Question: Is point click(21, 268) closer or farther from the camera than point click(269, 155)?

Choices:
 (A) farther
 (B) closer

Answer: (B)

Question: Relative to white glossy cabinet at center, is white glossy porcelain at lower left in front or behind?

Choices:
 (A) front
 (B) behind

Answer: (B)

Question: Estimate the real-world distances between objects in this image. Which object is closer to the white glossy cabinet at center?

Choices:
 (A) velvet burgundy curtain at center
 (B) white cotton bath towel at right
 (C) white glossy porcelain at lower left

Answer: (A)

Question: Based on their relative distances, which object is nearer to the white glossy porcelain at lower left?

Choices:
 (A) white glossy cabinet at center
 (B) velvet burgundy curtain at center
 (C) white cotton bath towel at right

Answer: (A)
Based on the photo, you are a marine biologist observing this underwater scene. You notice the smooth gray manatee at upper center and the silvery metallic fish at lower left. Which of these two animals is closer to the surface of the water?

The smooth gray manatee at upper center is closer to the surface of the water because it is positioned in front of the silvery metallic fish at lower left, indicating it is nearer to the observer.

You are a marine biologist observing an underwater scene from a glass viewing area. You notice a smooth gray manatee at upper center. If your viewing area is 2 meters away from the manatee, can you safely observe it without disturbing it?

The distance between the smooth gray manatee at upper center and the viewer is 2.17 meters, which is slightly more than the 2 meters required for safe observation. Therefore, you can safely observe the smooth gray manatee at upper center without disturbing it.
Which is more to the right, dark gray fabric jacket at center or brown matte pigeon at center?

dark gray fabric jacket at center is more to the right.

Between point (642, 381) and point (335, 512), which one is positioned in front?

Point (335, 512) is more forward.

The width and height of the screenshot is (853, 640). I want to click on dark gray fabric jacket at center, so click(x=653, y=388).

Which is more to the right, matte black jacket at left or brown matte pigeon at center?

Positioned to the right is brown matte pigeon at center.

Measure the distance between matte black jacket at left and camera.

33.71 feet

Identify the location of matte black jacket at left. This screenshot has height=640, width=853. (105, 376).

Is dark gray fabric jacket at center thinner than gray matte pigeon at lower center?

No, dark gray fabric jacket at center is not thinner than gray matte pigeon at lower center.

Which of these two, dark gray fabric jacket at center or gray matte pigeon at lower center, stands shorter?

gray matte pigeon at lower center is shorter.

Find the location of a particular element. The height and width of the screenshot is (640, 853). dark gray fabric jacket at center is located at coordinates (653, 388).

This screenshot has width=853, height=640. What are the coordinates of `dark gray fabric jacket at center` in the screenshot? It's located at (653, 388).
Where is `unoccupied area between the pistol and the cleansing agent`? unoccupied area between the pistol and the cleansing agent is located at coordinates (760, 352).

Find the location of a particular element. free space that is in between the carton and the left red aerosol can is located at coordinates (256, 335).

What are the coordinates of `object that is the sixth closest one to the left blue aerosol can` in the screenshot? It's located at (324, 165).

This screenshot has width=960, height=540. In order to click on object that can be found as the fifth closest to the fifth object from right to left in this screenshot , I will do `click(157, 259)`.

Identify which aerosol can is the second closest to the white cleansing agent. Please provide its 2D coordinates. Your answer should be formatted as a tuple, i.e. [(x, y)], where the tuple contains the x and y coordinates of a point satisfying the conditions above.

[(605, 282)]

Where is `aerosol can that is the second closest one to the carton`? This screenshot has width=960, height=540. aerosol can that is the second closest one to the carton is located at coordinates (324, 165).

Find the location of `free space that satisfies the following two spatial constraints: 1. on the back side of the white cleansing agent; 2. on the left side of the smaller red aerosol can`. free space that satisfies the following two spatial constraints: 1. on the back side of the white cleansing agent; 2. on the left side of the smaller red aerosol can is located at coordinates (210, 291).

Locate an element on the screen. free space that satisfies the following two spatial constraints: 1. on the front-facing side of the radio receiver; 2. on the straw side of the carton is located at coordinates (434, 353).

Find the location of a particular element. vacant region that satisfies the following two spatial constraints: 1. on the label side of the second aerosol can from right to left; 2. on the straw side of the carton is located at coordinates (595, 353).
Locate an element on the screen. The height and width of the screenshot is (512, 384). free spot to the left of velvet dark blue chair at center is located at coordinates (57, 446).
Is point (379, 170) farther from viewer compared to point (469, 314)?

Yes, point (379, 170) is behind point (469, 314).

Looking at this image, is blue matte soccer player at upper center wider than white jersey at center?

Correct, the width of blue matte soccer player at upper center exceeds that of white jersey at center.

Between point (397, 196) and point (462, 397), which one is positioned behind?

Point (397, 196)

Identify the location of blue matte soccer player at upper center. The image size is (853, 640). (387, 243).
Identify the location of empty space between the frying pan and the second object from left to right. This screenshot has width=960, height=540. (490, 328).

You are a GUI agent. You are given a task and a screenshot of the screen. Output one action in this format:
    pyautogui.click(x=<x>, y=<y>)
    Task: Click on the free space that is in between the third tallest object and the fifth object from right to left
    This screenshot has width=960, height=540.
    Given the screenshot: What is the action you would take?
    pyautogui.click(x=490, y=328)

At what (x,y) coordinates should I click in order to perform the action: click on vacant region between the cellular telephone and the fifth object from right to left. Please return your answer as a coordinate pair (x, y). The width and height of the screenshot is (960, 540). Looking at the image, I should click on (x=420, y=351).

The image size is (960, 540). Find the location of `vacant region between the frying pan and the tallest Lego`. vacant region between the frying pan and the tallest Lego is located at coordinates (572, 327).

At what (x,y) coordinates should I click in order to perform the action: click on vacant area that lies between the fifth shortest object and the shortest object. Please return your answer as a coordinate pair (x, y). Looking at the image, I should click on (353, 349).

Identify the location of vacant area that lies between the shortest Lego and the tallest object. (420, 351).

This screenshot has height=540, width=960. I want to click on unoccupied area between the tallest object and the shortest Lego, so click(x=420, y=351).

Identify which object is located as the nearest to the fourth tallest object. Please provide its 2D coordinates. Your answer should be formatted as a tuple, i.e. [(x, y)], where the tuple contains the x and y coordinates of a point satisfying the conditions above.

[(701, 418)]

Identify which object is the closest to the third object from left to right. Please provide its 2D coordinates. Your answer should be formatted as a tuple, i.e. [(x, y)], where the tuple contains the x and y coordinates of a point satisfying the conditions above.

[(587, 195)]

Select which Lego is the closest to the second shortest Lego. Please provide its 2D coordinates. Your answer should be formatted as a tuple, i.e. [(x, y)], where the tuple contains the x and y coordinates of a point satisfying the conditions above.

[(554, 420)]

******************************

What is being asked = Return every line of the records above verbatim.

The completed task =
Question: Is point click(21, 268) closer or farther from the camera than point click(269, 155)?

Choices:
 (A) farther
 (B) closer

Answer: (B)

Question: Relative to white glossy cabinet at center, is white glossy porcelain at lower left in front or behind?

Choices:
 (A) front
 (B) behind

Answer: (B)

Question: Estimate the real-world distances between objects in this image. Which object is closer to the white glossy cabinet at center?

Choices:
 (A) velvet burgundy curtain at center
 (B) white cotton bath towel at right
 (C) white glossy porcelain at lower left

Answer: (A)

Question: Based on their relative distances, which object is nearer to the white glossy porcelain at lower left?

Choices:
 (A) white glossy cabinet at center
 (B) velvet burgundy curtain at center
 (C) white cotton bath towel at right

Answer: (A)
Based on the photo, you are a marine biologist observing this underwater scene. You notice the smooth gray manatee at upper center and the silvery metallic fish at lower left. Which of these two animals is closer to the surface of the water?

The smooth gray manatee at upper center is closer to the surface of the water because it is positioned in front of the silvery metallic fish at lower left, indicating it is nearer to the observer.

You are a marine biologist observing an underwater scene from a glass viewing area. You notice a smooth gray manatee at upper center. If your viewing area is 2 meters away from the manatee, can you safely observe it without disturbing it?

The distance between the smooth gray manatee at upper center and the viewer is 2.17 meters, which is slightly more than the 2 meters required for safe observation. Therefore, you can safely observe the smooth gray manatee at upper center without disturbing it.
Which is more to the right, dark gray fabric jacket at center or brown matte pigeon at center?

dark gray fabric jacket at center is more to the right.

Between point (642, 381) and point (335, 512), which one is positioned in front?

Point (335, 512) is more forward.

The width and height of the screenshot is (853, 640). I want to click on dark gray fabric jacket at center, so click(x=653, y=388).

Which is more to the right, matte black jacket at left or brown matte pigeon at center?

Positioned to the right is brown matte pigeon at center.

Measure the distance between matte black jacket at left and camera.

33.71 feet

Identify the location of matte black jacket at left. This screenshot has height=640, width=853. (105, 376).

Is dark gray fabric jacket at center thinner than gray matte pigeon at lower center?

No, dark gray fabric jacket at center is not thinner than gray matte pigeon at lower center.

Which of these two, dark gray fabric jacket at center or gray matte pigeon at lower center, stands shorter?

gray matte pigeon at lower center is shorter.

Find the location of a particular element. The height and width of the screenshot is (640, 853). dark gray fabric jacket at center is located at coordinates (653, 388).

This screenshot has width=853, height=640. What are the coordinates of `dark gray fabric jacket at center` in the screenshot? It's located at (653, 388).
Where is `unoccupied area between the pistol and the cleansing agent`? unoccupied area between the pistol and the cleansing agent is located at coordinates (760, 352).

Find the location of a particular element. free space that is in between the carton and the left red aerosol can is located at coordinates (256, 335).

What are the coordinates of `object that is the sixth closest one to the left blue aerosol can` in the screenshot? It's located at (324, 165).

This screenshot has width=960, height=540. In order to click on object that can be found as the fifth closest to the fifth object from right to left in this screenshot , I will do `click(157, 259)`.

Identify which aerosol can is the second closest to the white cleansing agent. Please provide its 2D coordinates. Your answer should be formatted as a tuple, i.e. [(x, y)], where the tuple contains the x and y coordinates of a point satisfying the conditions above.

[(605, 282)]

Where is `aerosol can that is the second closest one to the carton`? This screenshot has width=960, height=540. aerosol can that is the second closest one to the carton is located at coordinates (324, 165).

Find the location of `free space that satisfies the following two spatial constraints: 1. on the back side of the white cleansing agent; 2. on the left side of the smaller red aerosol can`. free space that satisfies the following two spatial constraints: 1. on the back side of the white cleansing agent; 2. on the left side of the smaller red aerosol can is located at coordinates (210, 291).

Locate an element on the screen. free space that satisfies the following two spatial constraints: 1. on the front-facing side of the radio receiver; 2. on the straw side of the carton is located at coordinates (434, 353).

Find the location of a particular element. vacant region that satisfies the following two spatial constraints: 1. on the label side of the second aerosol can from right to left; 2. on the straw side of the carton is located at coordinates (595, 353).
Locate an element on the screen. The height and width of the screenshot is (512, 384). free spot to the left of velvet dark blue chair at center is located at coordinates (57, 446).
Is point (379, 170) farther from viewer compared to point (469, 314)?

Yes, point (379, 170) is behind point (469, 314).

Looking at this image, is blue matte soccer player at upper center wider than white jersey at center?

Correct, the width of blue matte soccer player at upper center exceeds that of white jersey at center.

Between point (397, 196) and point (462, 397), which one is positioned behind?

Point (397, 196)

Identify the location of blue matte soccer player at upper center. The image size is (853, 640). (387, 243).
Identify the location of empty space between the frying pan and the second object from left to right. This screenshot has width=960, height=540. (490, 328).

You are a GUI agent. You are given a task and a screenshot of the screen. Output one action in this format:
    pyautogui.click(x=<x>, y=<y>)
    Task: Click on the free space that is in between the third tallest object and the fifth object from right to left
    This screenshot has width=960, height=540.
    Given the screenshot: What is the action you would take?
    pyautogui.click(x=490, y=328)

At what (x,y) coordinates should I click in order to perform the action: click on vacant region between the cellular telephone and the fifth object from right to left. Please return your answer as a coordinate pair (x, y). The width and height of the screenshot is (960, 540). Looking at the image, I should click on (x=420, y=351).

The image size is (960, 540). Find the location of `vacant region between the frying pan and the tallest Lego`. vacant region between the frying pan and the tallest Lego is located at coordinates (572, 327).

At what (x,y) coordinates should I click in order to perform the action: click on vacant area that lies between the fifth shortest object and the shortest object. Please return your answer as a coordinate pair (x, y). Looking at the image, I should click on (353, 349).

Identify the location of vacant area that lies between the shortest Lego and the tallest object. (420, 351).

This screenshot has height=540, width=960. I want to click on unoccupied area between the tallest object and the shortest Lego, so click(x=420, y=351).

Identify which object is located as the nearest to the fourth tallest object. Please provide its 2D coordinates. Your answer should be formatted as a tuple, i.e. [(x, y)], where the tuple contains the x and y coordinates of a point satisfying the conditions above.

[(701, 418)]

Identify which object is the closest to the third object from left to right. Please provide its 2D coordinates. Your answer should be formatted as a tuple, i.e. [(x, y)], where the tuple contains the x and y coordinates of a point satisfying the conditions above.

[(587, 195)]

Select which Lego is the closest to the second shortest Lego. Please provide its 2D coordinates. Your answer should be formatted as a tuple, i.e. [(x, y)], where the tuple contains the x and y coordinates of a point satisfying the conditions above.

[(554, 420)]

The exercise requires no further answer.